• RECORD SET:
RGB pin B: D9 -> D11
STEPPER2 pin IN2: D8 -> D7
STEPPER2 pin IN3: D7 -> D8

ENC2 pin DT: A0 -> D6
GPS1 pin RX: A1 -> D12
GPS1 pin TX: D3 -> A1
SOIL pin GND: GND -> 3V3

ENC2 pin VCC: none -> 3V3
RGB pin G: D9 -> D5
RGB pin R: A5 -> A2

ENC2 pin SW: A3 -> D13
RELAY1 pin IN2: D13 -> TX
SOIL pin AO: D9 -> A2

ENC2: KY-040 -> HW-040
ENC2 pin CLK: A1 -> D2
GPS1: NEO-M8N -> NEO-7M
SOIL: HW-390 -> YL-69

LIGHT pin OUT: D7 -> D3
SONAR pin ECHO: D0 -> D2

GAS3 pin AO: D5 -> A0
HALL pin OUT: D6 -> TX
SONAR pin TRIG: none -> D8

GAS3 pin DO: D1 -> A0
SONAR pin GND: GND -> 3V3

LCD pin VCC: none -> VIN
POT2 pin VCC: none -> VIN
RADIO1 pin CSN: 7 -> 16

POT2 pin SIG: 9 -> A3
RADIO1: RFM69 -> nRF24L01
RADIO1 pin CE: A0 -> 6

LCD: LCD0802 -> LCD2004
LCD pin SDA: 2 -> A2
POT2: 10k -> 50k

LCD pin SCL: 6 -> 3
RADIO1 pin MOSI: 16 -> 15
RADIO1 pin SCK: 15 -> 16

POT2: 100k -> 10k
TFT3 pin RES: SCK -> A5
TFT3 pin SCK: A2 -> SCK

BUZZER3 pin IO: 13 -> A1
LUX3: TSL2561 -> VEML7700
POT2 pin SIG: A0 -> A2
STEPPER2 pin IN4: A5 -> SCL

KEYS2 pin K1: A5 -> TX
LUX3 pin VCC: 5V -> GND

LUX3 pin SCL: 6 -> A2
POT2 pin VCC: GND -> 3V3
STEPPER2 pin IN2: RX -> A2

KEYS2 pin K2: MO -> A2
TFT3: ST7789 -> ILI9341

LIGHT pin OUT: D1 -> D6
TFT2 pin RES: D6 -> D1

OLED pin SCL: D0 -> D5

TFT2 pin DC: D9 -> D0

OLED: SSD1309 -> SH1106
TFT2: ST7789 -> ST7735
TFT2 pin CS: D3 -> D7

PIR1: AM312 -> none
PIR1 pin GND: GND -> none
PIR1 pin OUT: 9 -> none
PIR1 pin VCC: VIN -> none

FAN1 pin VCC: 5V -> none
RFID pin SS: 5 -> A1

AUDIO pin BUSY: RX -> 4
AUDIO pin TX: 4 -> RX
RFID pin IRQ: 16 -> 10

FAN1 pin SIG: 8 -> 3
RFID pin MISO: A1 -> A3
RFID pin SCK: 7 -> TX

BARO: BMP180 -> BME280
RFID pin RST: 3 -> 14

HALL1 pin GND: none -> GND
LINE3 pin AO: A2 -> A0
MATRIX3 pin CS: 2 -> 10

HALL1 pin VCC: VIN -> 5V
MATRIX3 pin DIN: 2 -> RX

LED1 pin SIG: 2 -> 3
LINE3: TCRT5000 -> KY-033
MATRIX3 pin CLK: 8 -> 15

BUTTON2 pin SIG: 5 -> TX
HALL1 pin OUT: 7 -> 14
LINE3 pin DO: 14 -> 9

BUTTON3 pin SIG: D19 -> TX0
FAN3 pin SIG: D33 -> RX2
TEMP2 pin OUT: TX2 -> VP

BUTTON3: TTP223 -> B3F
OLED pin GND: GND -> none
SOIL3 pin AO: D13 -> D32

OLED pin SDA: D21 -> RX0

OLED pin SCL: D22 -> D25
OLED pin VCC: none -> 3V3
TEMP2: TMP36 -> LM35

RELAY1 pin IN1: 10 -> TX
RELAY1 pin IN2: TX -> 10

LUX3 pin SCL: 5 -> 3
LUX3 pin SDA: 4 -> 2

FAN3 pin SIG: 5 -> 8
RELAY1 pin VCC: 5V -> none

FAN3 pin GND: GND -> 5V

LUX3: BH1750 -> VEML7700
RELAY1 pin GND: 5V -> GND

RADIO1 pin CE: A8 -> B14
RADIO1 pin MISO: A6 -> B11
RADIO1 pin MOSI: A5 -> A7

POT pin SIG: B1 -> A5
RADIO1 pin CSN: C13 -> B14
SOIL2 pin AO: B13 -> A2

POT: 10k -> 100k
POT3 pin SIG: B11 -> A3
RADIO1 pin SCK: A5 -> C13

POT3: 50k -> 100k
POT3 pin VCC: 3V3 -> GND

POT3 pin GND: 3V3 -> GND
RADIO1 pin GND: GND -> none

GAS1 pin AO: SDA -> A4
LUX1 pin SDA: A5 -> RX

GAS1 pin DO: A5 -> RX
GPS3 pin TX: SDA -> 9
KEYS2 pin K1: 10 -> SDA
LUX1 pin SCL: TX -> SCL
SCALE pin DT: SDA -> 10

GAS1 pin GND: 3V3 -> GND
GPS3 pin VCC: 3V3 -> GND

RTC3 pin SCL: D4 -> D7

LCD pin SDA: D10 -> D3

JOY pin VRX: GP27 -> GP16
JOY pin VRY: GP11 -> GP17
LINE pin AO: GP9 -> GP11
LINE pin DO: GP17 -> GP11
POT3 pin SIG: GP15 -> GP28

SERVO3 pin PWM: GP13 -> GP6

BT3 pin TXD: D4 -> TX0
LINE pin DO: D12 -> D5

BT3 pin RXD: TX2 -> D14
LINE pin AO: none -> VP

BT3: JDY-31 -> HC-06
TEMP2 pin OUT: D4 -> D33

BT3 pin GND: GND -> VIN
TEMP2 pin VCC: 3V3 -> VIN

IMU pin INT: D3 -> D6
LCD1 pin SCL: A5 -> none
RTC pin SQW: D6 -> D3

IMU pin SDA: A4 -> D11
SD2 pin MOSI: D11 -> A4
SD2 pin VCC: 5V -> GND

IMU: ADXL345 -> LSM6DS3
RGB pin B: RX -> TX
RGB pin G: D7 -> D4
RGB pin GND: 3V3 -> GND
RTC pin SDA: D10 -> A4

• EXERCISE DETAILS:
Please set down all the data word for word.

• SOLUTION TO THIS TASK:
RGB pin B: D9 -> D11
STEPPER2 pin IN2: D8 -> D7
STEPPER2 pin IN3: D7 -> D8

ENC2 pin DT: A0 -> D6
GPS1 pin RX: A1 -> D12
GPS1 pin TX: D3 -> A1
SOIL pin GND: GND -> 3V3

ENC2 pin VCC: none -> 3V3
RGB pin G: D9 -> D5
RGB pin R: A5 -> A2

ENC2 pin SW: A3 -> D13
RELAY1 pin IN2: D13 -> TX
SOIL pin AO: D9 -> A2

ENC2: KY-040 -> HW-040
ENC2 pin CLK: A1 -> D2
GPS1: NEO-M8N -> NEO-7M
SOIL: HW-390 -> YL-69

LIGHT pin OUT: D7 -> D3
SONAR pin ECHO: D0 -> D2

GAS3 pin AO: D5 -> A0
HALL pin OUT: D6 -> TX
SONAR pin TRIG: none -> D8

GAS3 pin DO: D1 -> A0
SONAR pin GND: GND -> 3V3

LCD pin VCC: none -> VIN
POT2 pin VCC: none -> VIN
RADIO1 pin CSN: 7 -> 16

POT2 pin SIG: 9 -> A3
RADIO1: RFM69 -> nRF24L01
RADIO1 pin CE: A0 -> 6

LCD: LCD0802 -> LCD2004
LCD pin SDA: 2 -> A2
POT2: 10k -> 50k

LCD pin SCL: 6 -> 3
RADIO1 pin MOSI: 16 -> 15
RADIO1 pin SCK: 15 -> 16

POT2: 100k -> 10k
TFT3 pin RES: SCK -> A5
TFT3 pin SCK: A2 -> SCK

BUZZER3 pin IO: 13 -> A1
LUX3: TSL2561 -> VEML7700
POT2 pin SIG: A0 -> A2
STEPPER2 pin IN4: A5 -> SCL

KEYS2 pin K1: A5 -> TX
LUX3 pin VCC: 5V -> GND

LUX3 pin SCL: 6 -> A2
POT2 pin VCC: GND -> 3V3
STEPPER2 pin IN2: RX -> A2

KEYS2 pin K2: MO -> A2
TFT3: ST7789 -> ILI9341

LIGHT pin OUT: D1 -> D6
TFT2 pin RES: D6 -> D1

OLED pin SCL: D0 -> D5

TFT2 pin DC: D9 -> D0

OLED: SSD1309 -> SH1106
TFT2: ST7789 -> ST7735
TFT2 pin CS: D3 -> D7

PIR1: AM312 -> none
PIR1 pin GND: GND -> none
PIR1 pin OUT: 9 -> none
PIR1 pin VCC: VIN -> none

FAN1 pin VCC: 5V -> none
RFID pin SS: 5 -> A1

AUDIO pin BUSY: RX -> 4
AUDIO pin TX: 4 -> RX
RFID pin IRQ: 16 -> 10

FAN1 pin SIG: 8 -> 3
RFID pin MISO: A1 -> A3
RFID pin SCK: 7 -> TX

BARO: BMP180 -> BME280
RFID pin RST: 3 -> 14

HALL1 pin GND: none -> GND
LINE3 pin AO: A2 -> A0
MATRIX3 pin CS: 2 -> 10

HALL1 pin VCC: VIN -> 5V
MATRIX3 pin DIN: 2 -> RX

LED1 pin SIG: 2 -> 3
LINE3: TCRT5000 -> KY-033
MATRIX3 pin CLK: 8 -> 15

BUTTON2 pin SIG: 5 -> TX
HALL1 pin OUT: 7 -> 14
LINE3 pin DO: 14 -> 9

BUTTON3 pin SIG: D19 -> TX0
FAN3 pin SIG: D33 -> RX2
TEMP2 pin OUT: TX2 -> VP

BUTTON3: TTP223 -> B3F
OLED pin GND: GND -> none
SOIL3 pin AO: D13 -> D32

OLED pin SDA: D21 -> RX0

OLED pin SCL: D22 -> D25
OLED pin VCC: none -> 3V3
TEMP2: TMP36 -> LM35

RELAY1 pin IN1: 10 -> TX
RELAY1 pin IN2: TX -> 10

LUX3 pin SCL: 5 -> 3
LUX3 pin SDA: 4 -> 2

FAN3 pin SIG: 5 -> 8
RELAY1 pin VCC: 5V -> none

FAN3 pin GND: GND -> 5V

LUX3: BH1750 -> VEML7700
RELAY1 pin GND: 5V -> GND

RADIO1 pin CE: A8 -> B14
RADIO1 pin MISO: A6 -> B11
RADIO1 pin MOSI: A5 -> A7

POT pin SIG: B1 -> A5
RADIO1 pin CSN: C13 -> B14
SOIL2 pin AO: B13 -> A2

POT: 10k -> 100k
POT3 pin SIG: B11 -> A3
RADIO1 pin SCK: A5 -> C13

POT3: 50k -> 100k
POT3 pin VCC: 3V3 -> GND

POT3 pin GND: 3V3 -> GND
RADIO1 pin GND: GND -> none

GAS1 pin AO: SDA -> A4
LUX1 pin SDA: A5 -> RX

GAS1 pin DO: A5 -> RX
GPS3 pin TX: SDA -> 9
KEYS2 pin K1: 10 -> SDA
LUX1 pin SCL: TX -> SCL
SCALE pin DT: SDA -> 10

GAS1 pin GND: 3V3 -> GND
GPS3 pin VCC: 3V3 -> GND

RTC3 pin SCL: D4 -> D7

LCD pin SDA: D10 -> D3

JOY pin VRX: GP27 -> GP16
JOY pin VRY: GP11 -> GP17
LINE pin AO: GP9 -> GP11
LINE pin DO: GP17 -> GP11
POT3 pin SIG: GP15 -> GP28

SERVO3 pin PWM: GP13 -> GP6

BT3 pin TXD: D4 -> TX0
LINE pin DO: D12 -> D5

BT3 pin RXD: TX2 -> D14
LINE pin AO: none -> VP

BT3: JDY-31 -> HC-06
TEMP2 pin OUT: D4 -> D33

BT3 pin GND: GND -> VIN
TEMP2 pin VCC: 3V3 -> VIN

IMU pin INT: D3 -> D6
LCD1 pin SCL: A5 -> none
RTC pin SQW: D6 -> D3

IMU pin SDA: A4 -> D11
SD2 pin MOSI: D11 -> A4
SD2 pin VCC: 5V -> GND

IMU: ADXL345 -> LSM6DS3
RGB pin B: RX -> TX
RGB pin G: D7 -> D4
RGB pin GND: 3V3 -> GND
RTC pin SDA: D10 -> A4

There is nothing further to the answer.